INSTRUCTIONS TO FOLLOW: Tally the lines below containing "DIGITS" and report only the total.

Top of MATERIAL FOR THE TASK

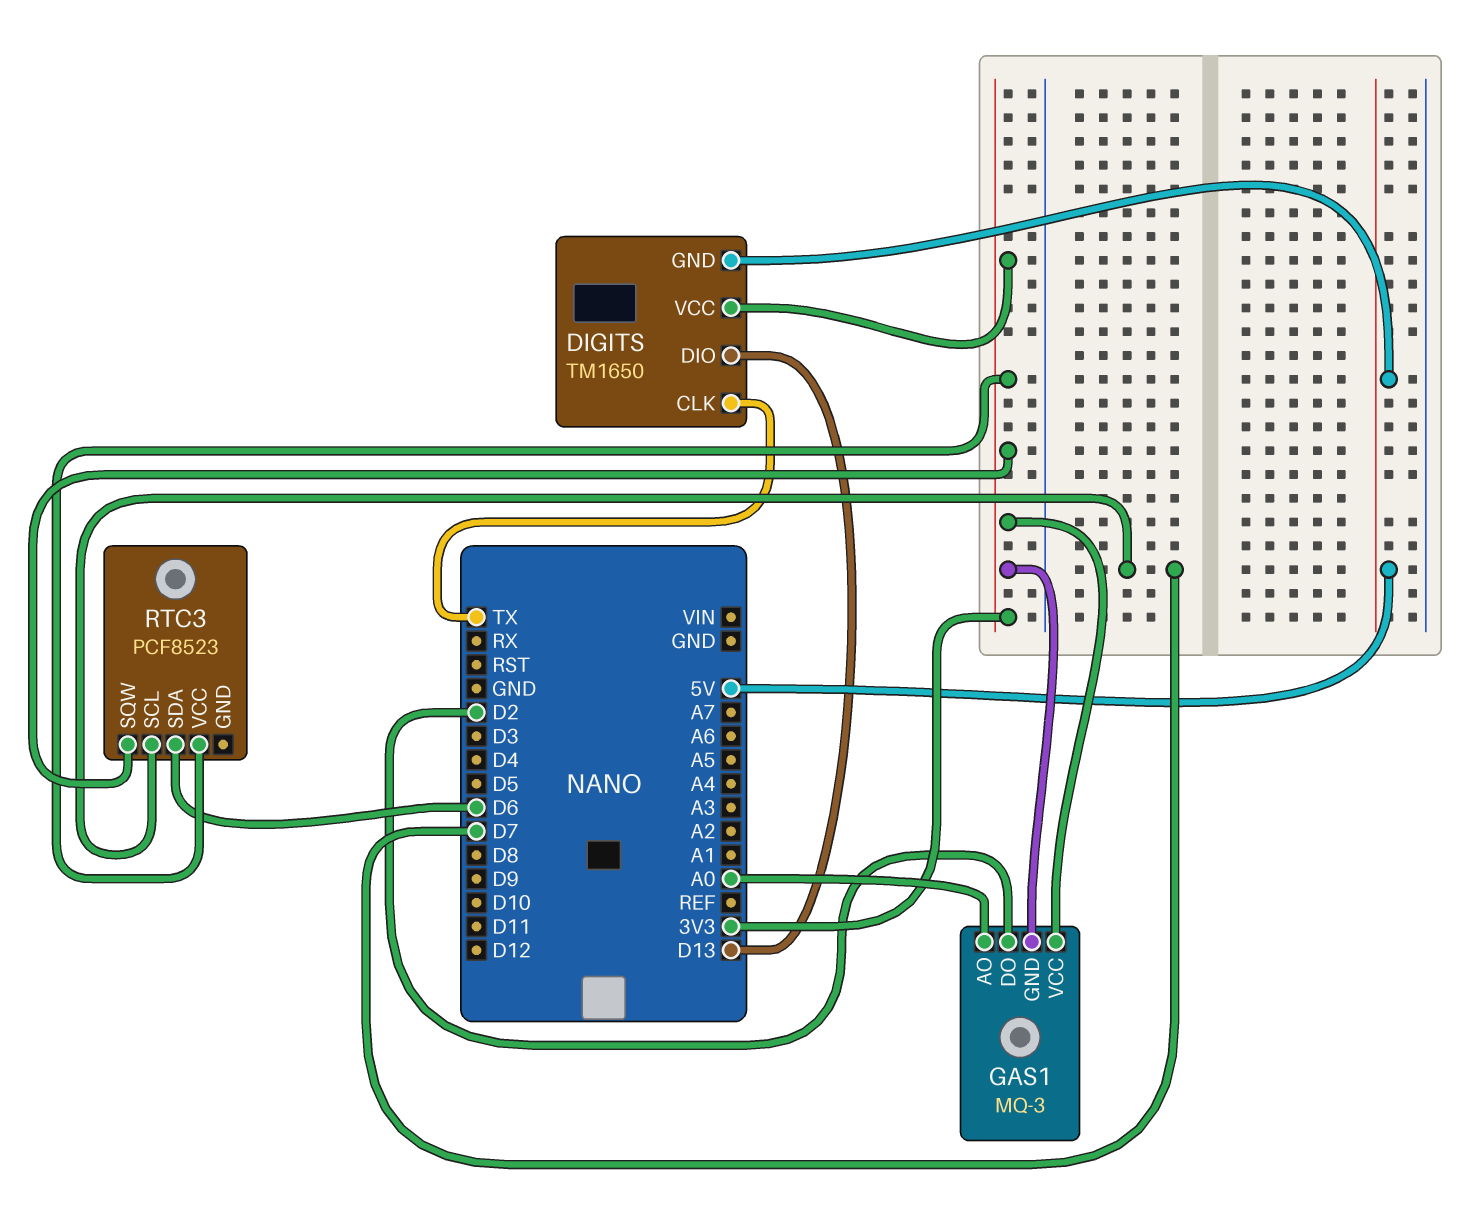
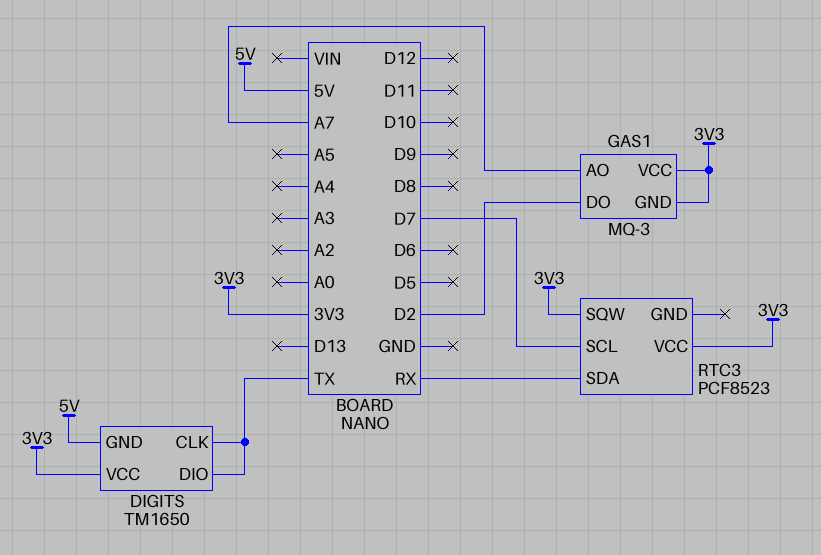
DIGITS pin DIO: D13 -> TX
GAS1 pin AO: A0 -> A7
RTC3 pin SDA: D6 -> RX

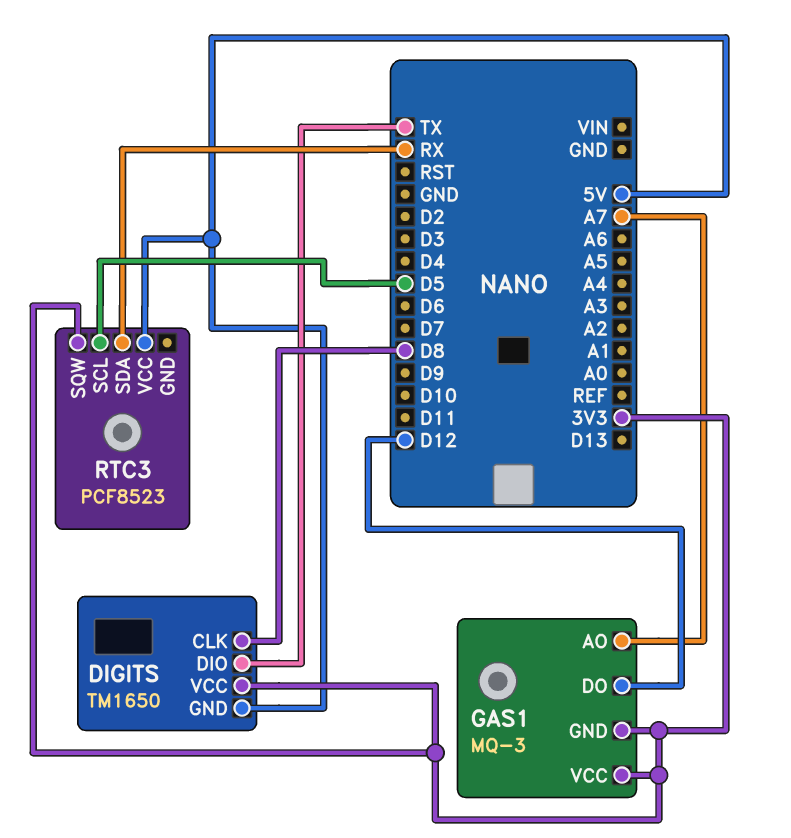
DIGITS pin CLK: TX -> D8
GAS1 pin DO: D2 -> D12
RTC3 pin SCL: D7 -> D5
RTC3 pin VCC: 3V3 -> 5V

Bottom of MATERIAL FOR THE TASK

TASK RESPONSE: 2